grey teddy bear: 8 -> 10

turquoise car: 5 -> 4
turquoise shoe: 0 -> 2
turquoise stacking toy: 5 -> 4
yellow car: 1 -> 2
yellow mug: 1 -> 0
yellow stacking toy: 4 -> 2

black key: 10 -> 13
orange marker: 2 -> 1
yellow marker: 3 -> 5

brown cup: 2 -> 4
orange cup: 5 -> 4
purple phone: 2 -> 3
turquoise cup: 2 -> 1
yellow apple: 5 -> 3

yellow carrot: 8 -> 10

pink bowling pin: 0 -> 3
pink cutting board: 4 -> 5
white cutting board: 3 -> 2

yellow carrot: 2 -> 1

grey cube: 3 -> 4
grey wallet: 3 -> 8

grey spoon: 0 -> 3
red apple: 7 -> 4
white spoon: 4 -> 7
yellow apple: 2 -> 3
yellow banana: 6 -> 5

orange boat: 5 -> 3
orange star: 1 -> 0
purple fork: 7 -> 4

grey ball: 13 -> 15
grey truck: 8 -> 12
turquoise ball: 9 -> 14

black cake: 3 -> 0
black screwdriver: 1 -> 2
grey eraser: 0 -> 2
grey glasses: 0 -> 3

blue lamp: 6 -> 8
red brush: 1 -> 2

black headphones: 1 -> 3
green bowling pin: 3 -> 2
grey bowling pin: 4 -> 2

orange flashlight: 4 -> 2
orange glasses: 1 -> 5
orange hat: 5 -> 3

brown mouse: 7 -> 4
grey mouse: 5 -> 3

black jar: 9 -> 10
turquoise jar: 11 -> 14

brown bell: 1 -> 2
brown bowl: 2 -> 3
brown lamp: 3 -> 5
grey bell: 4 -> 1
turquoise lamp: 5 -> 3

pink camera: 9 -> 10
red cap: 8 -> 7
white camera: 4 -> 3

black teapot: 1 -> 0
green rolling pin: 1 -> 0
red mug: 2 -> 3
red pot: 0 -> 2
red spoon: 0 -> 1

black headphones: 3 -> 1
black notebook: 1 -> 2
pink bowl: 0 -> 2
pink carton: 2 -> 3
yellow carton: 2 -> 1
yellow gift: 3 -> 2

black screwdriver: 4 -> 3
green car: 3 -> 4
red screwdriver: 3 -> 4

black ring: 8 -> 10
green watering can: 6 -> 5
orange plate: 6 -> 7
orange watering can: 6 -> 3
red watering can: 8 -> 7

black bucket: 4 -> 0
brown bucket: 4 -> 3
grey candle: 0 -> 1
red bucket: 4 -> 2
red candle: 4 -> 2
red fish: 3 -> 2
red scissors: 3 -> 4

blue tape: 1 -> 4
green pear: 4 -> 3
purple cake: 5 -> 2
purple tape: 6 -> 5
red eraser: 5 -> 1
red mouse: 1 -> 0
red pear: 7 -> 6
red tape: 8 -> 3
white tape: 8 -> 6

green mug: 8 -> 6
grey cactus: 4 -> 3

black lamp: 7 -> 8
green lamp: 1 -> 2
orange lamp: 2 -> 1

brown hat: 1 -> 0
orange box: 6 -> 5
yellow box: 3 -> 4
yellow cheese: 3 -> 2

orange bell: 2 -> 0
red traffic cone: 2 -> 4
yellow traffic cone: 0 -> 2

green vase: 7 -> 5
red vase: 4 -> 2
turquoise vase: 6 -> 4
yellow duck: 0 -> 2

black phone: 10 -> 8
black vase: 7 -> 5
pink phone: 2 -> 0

* Assigned task: Each entry is to be given again, exactly as it stands.

* Exercise result:
grey teddy bear: 8 -> 10

turquoise car: 5 -> 4
turquoise shoe: 0 -> 2
turquoise stacking toy: 5 -> 4
yellow car: 1 -> 2
yellow mug: 1 -> 0
yellow stacking toy: 4 -> 2

black key: 10 -> 13
orange marker: 2 -> 1
yellow marker: 3 -> 5

brown cup: 2 -> 4
orange cup: 5 -> 4
purple phone: 2 -> 3
turquoise cup: 2 -> 1
yellow apple: 5 -> 3

yellow carrot: 8 -> 10

pink bowling pin: 0 -> 3
pink cutting board: 4 -> 5
white cutting board: 3 -> 2

yellow carrot: 2 -> 1

grey cube: 3 -> 4
grey wallet: 3 -> 8

grey spoon: 0 -> 3
red apple: 7 -> 4
white spoon: 4 -> 7
yellow apple: 2 -> 3
yellow banana: 6 -> 5

orange boat: 5 -> 3
orange star: 1 -> 0
purple fork: 7 -> 4

grey ball: 13 -> 15
grey truck: 8 -> 12
turquoise ball: 9 -> 14

black cake: 3 -> 0
black screwdriver: 1 -> 2
grey eraser: 0 -> 2
grey glasses: 0 -> 3

blue lamp: 6 -> 8
red brush: 1 -> 2

black headphones: 1 -> 3
green bowling pin: 3 -> 2
grey bowling pin: 4 -> 2

orange flashlight: 4 -> 2
orange glasses: 1 -> 5
orange hat: 5 -> 3

brown mouse: 7 -> 4
grey mouse: 5 -> 3

black jar: 9 -> 10
turquoise jar: 11 -> 14

brown bell: 1 -> 2
brown bowl: 2 -> 3
brown lamp: 3 -> 5
grey bell: 4 -> 1
turquoise lamp: 5 -> 3

pink camera: 9 -> 10
red cap: 8 -> 7
white camera: 4 -> 3

black teapot: 1 -> 0
green rolling pin: 1 -> 0
red mug: 2 -> 3
red pot: 0 -> 2
red spoon: 0 -> 1

black headphones: 3 -> 1
black notebook: 1 -> 2
pink bowl: 0 -> 2
pink carton: 2 -> 3
yellow carton: 2 -> 1
yellow gift: 3 -> 2

black screwdriver: 4 -> 3
green car: 3 -> 4
red screwdriver: 3 -> 4

black ring: 8 -> 10
green watering can: 6 -> 5
orange plate: 6 -> 7
orange watering can: 6 -> 3
red watering can: 8 -> 7

black bucket: 4 -> 0
brown bucket: 4 -> 3
grey candle: 0 -> 1
red bucket: 4 -> 2
red candle: 4 -> 2
red fish: 3 -> 2
red scissors: 3 -> 4

blue tape: 1 -> 4
green pear: 4 -> 3
purple cake: 5 -> 2
purple tape: 6 -> 5
red eraser: 5 -> 1
red mouse: 1 -> 0
red pear: 7 -> 6
red tape: 8 -> 3
white tape: 8 -> 6

green mug: 8 -> 6
grey cactus: 4 -> 3

black lamp: 7 -> 8
green lamp: 1 -> 2
orange lamp: 2 -> 1

brown hat: 1 -> 0
orange box: 6 -> 5
yellow box: 3 -> 4
yellow cheese: 3 -> 2

orange bell: 2 -> 0
red traffic cone: 2 -> 4
yellow traffic cone: 0 -> 2

green vase: 7 -> 5
red vase: 4 -> 2
turquoise vase: 6 -> 4
yellow duck: 0 -> 2

black phone: 10 -> 8
black vase: 7 -> 5
pink phone: 2 -> 0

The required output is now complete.